◆ WHAT THE EXERCISE ASKS: Once the pictures are removed, output the remaining entries exactly as given.

[Version comparison data]
-- -- --

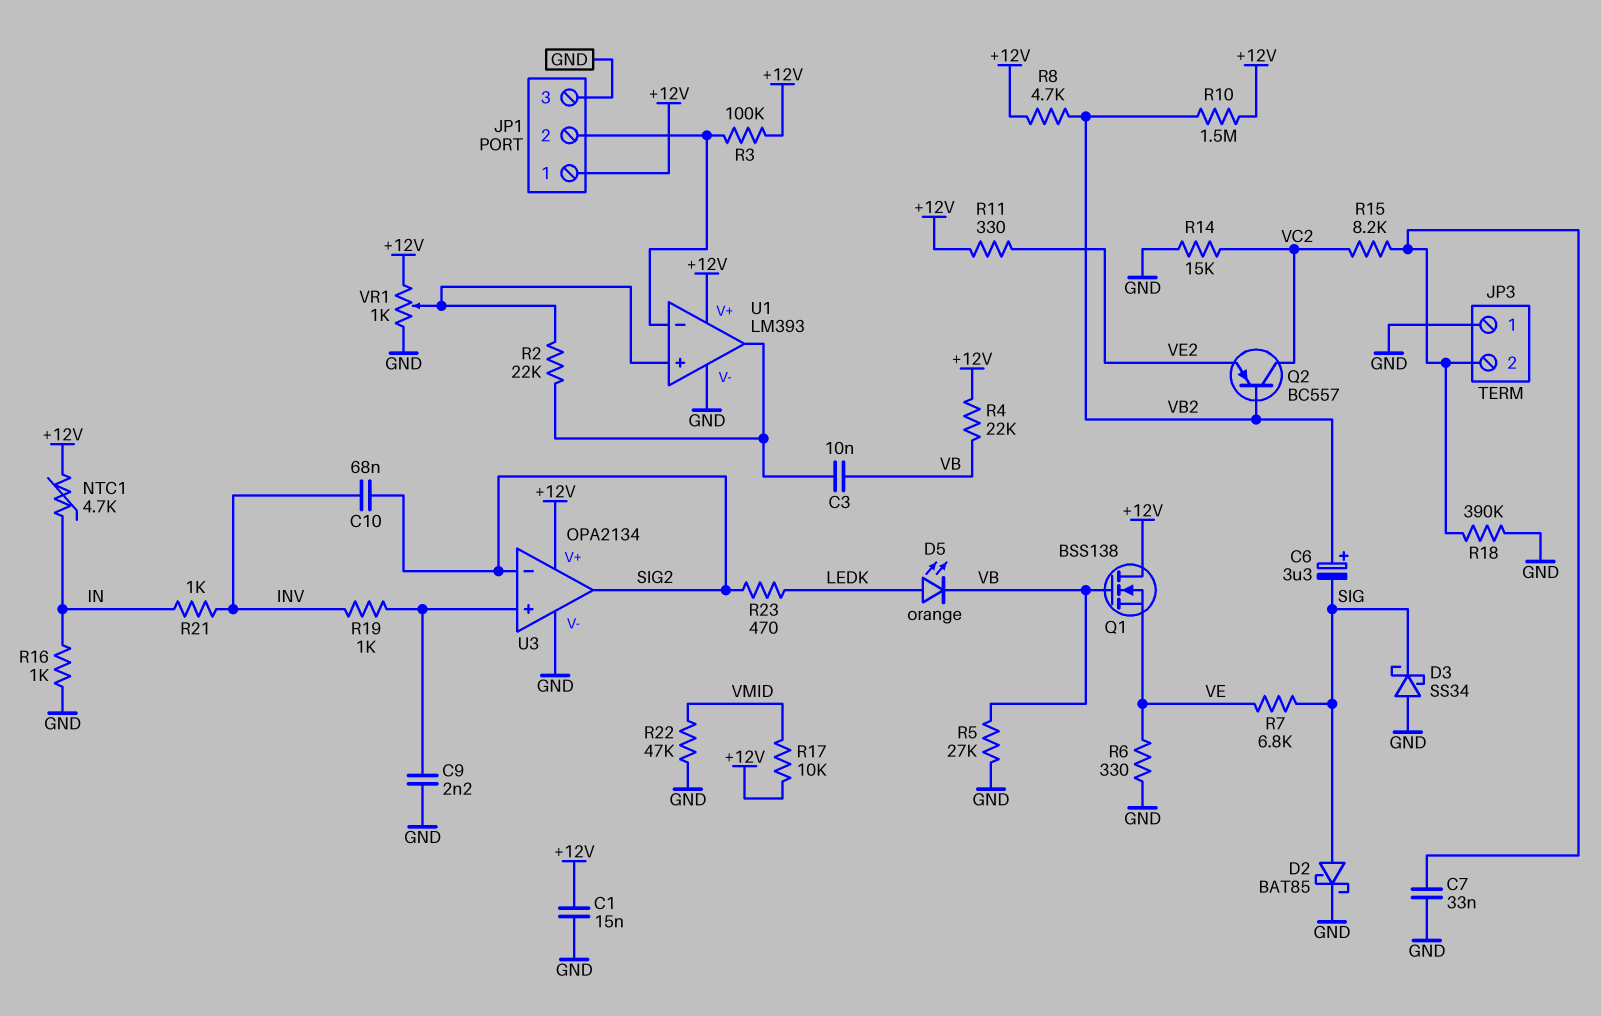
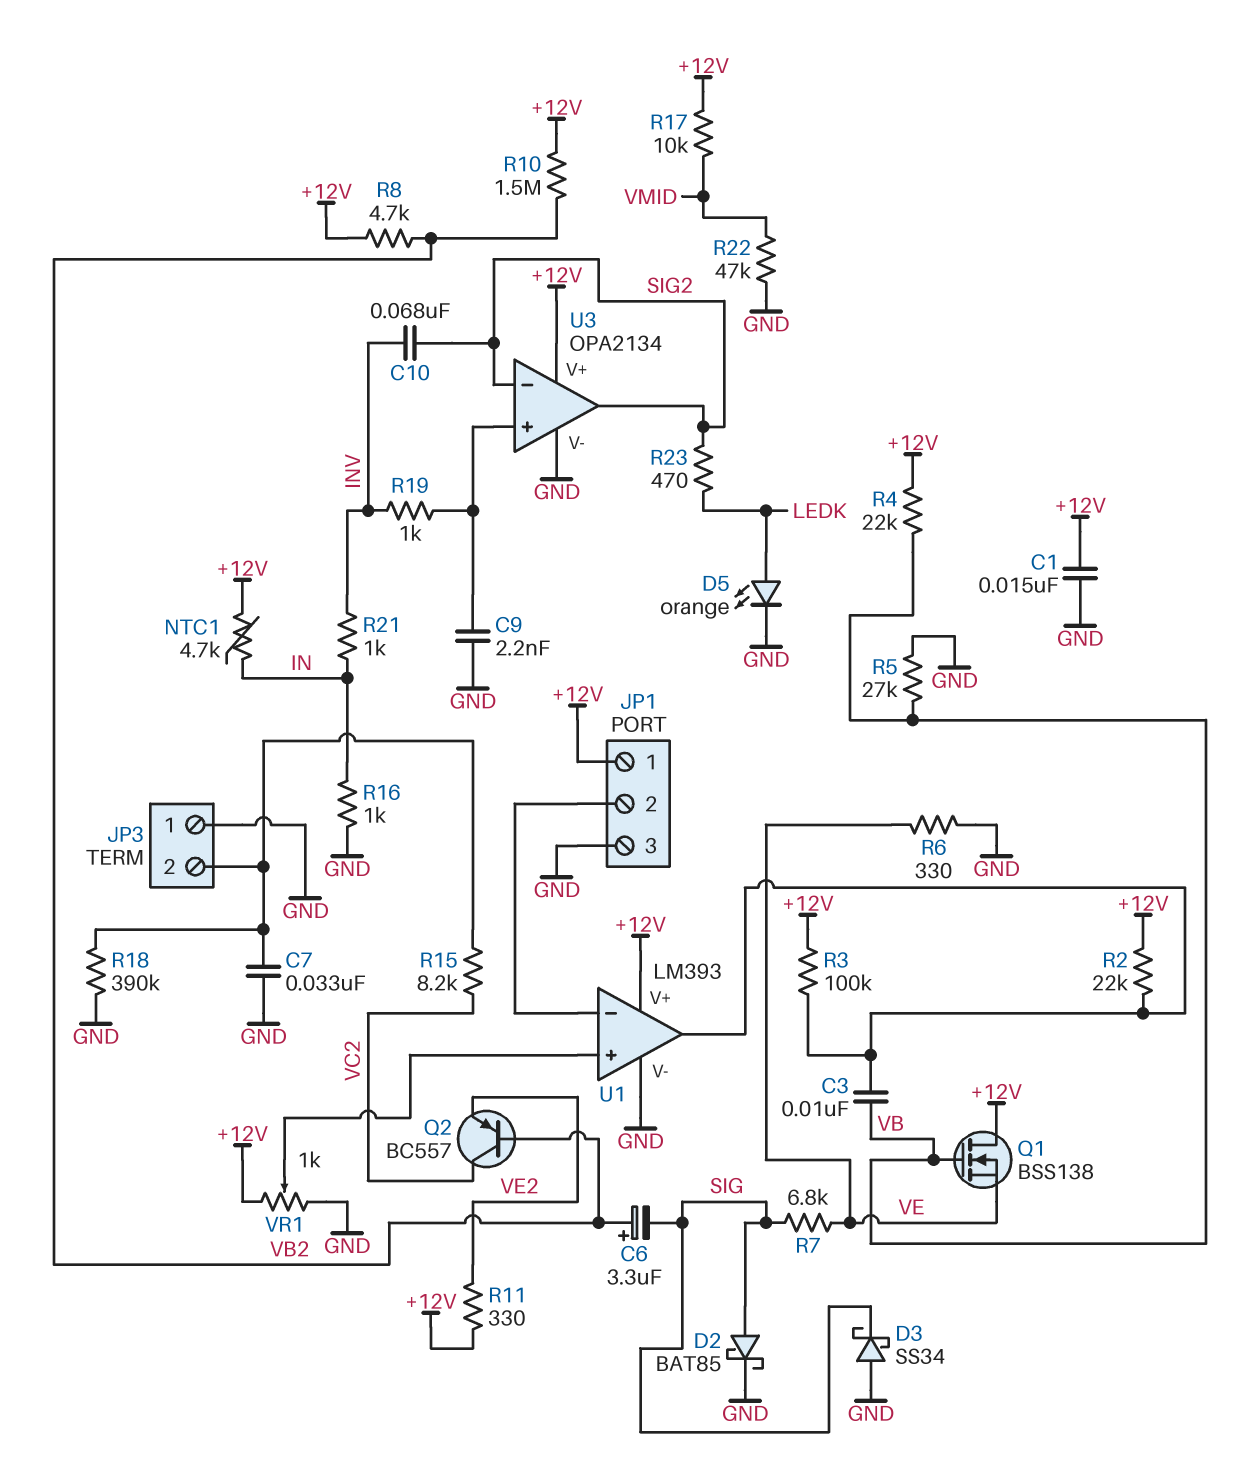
D5: LED orange (A LEDK, K VB) -> LED orange (A LEDK, K GND)
R2: 22k (U1/in+, U1/out) -> 22k (+12V, U1/out)
R3: 100k (+12V, JP1/2) -> 100k (+12V, U1/out)
R14: 15k (GND, VC2) -> none

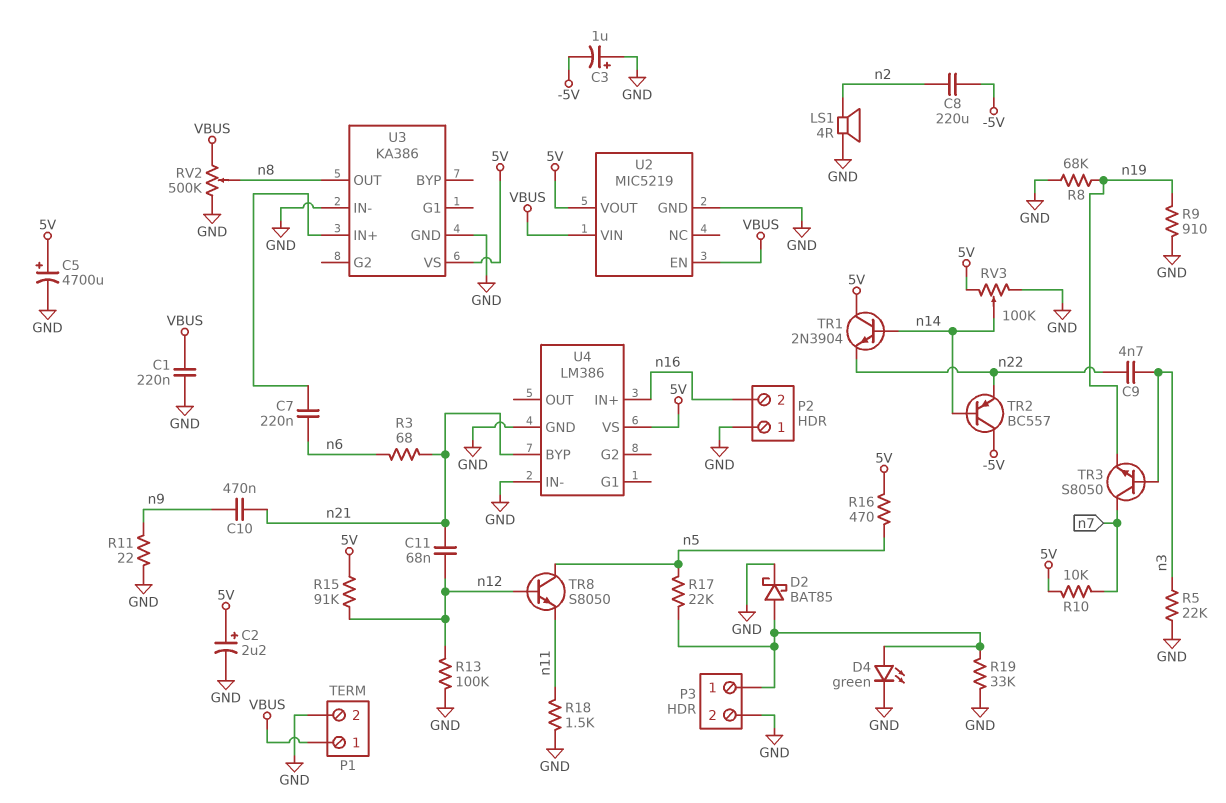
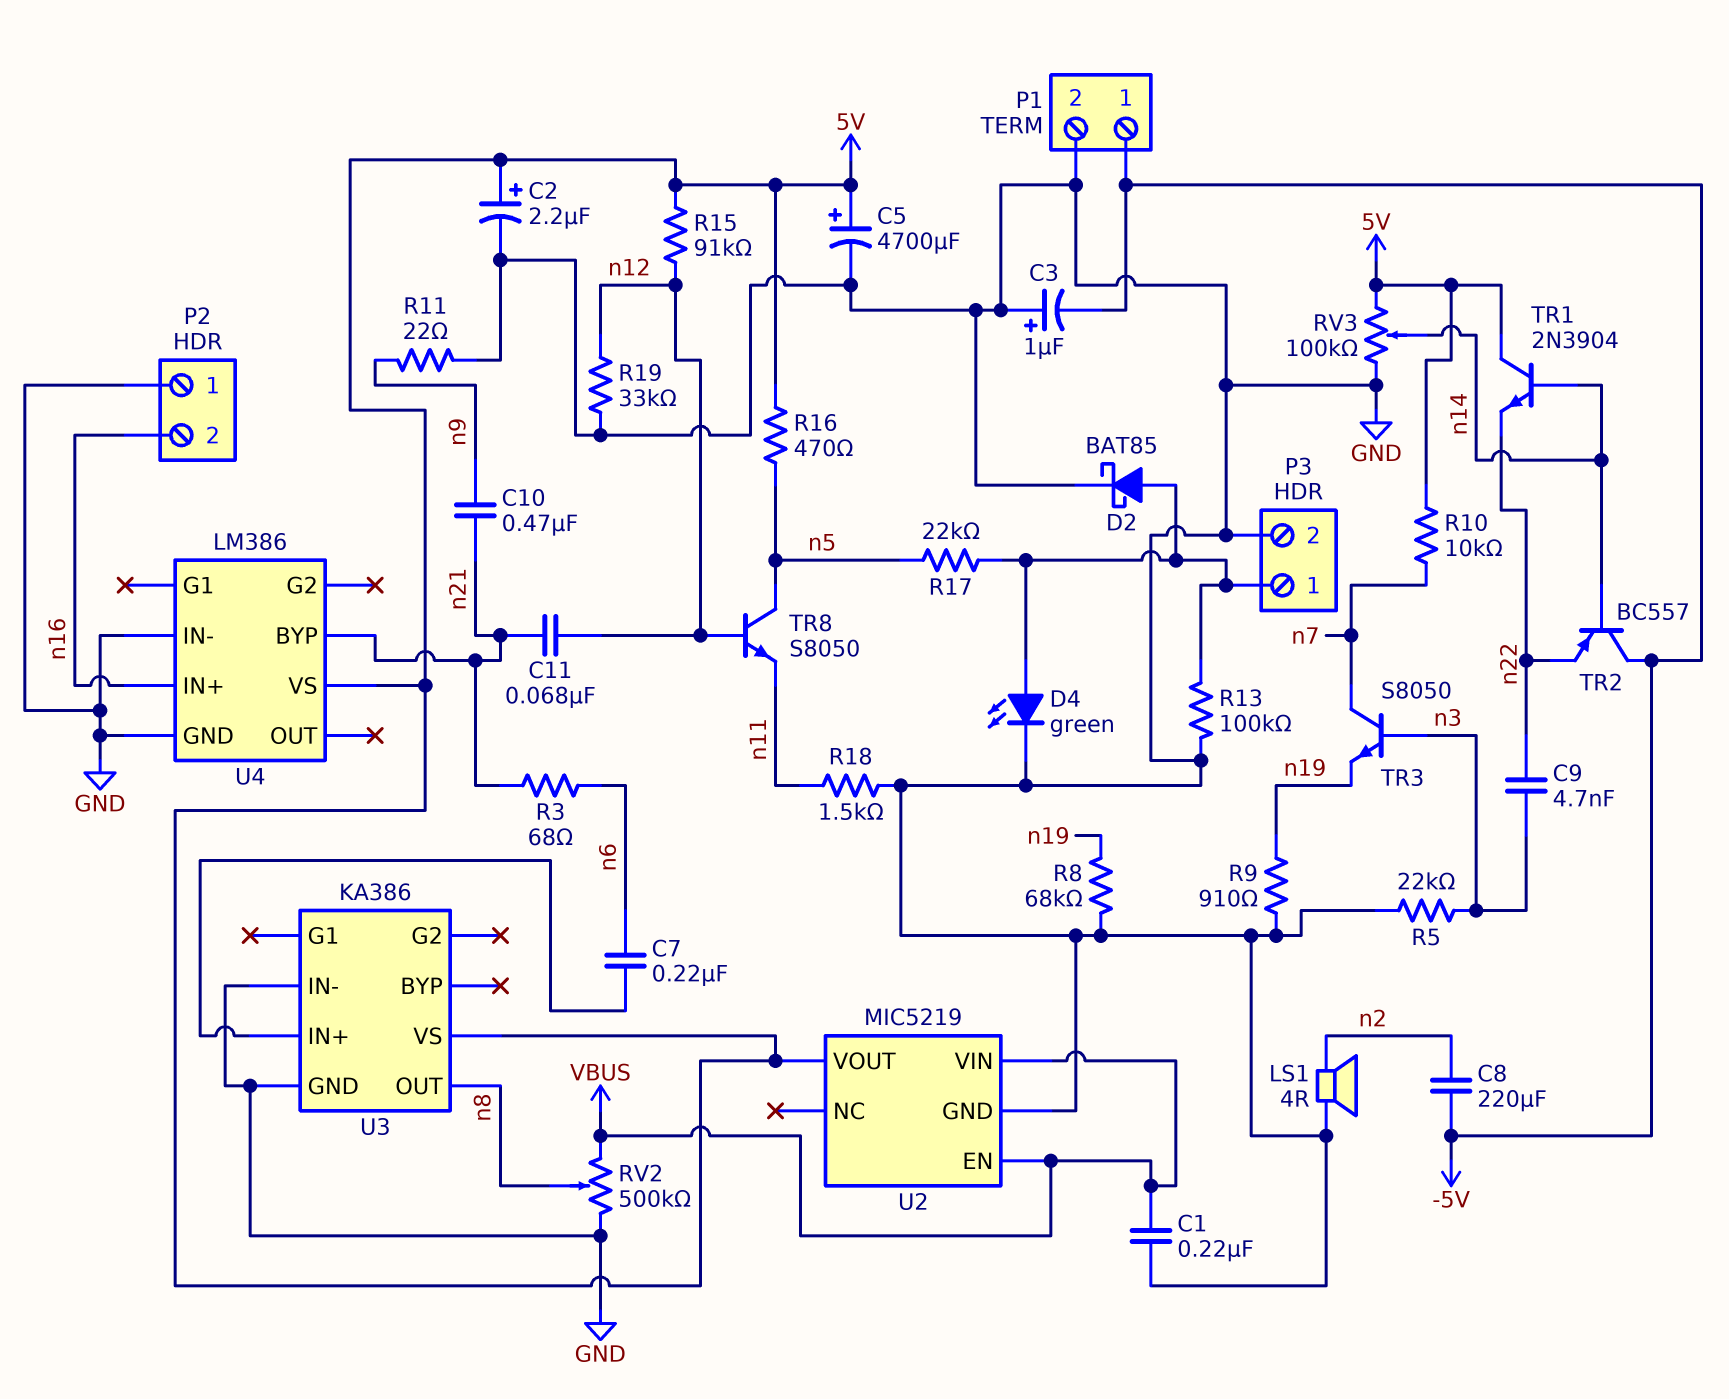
P1 pin 1: VBUS -> -5V
R13: 100k (GND, n12) -> 100k (GND, P3/1)
R19: 33k (GND, P3/1) -> 33k (GND, n12)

-- -- --

◆ ANSWER TO THIS EXERCISE:
D5: LED orange (A LEDK, K VB) -> LED orange (A LEDK, K GND)
R2: 22k (U1/in+, U1/out) -> 22k (+12V, U1/out)
R3: 100k (+12V, JP1/2) -> 100k (+12V, U1/out)
R14: 15k (GND, VC2) -> none

P1 pin 1: VBUS -> -5V
R13: 100k (GND, n12) -> 100k (GND, P3/1)
R19: 33k (GND, P3/1) -> 33k (GND, n12)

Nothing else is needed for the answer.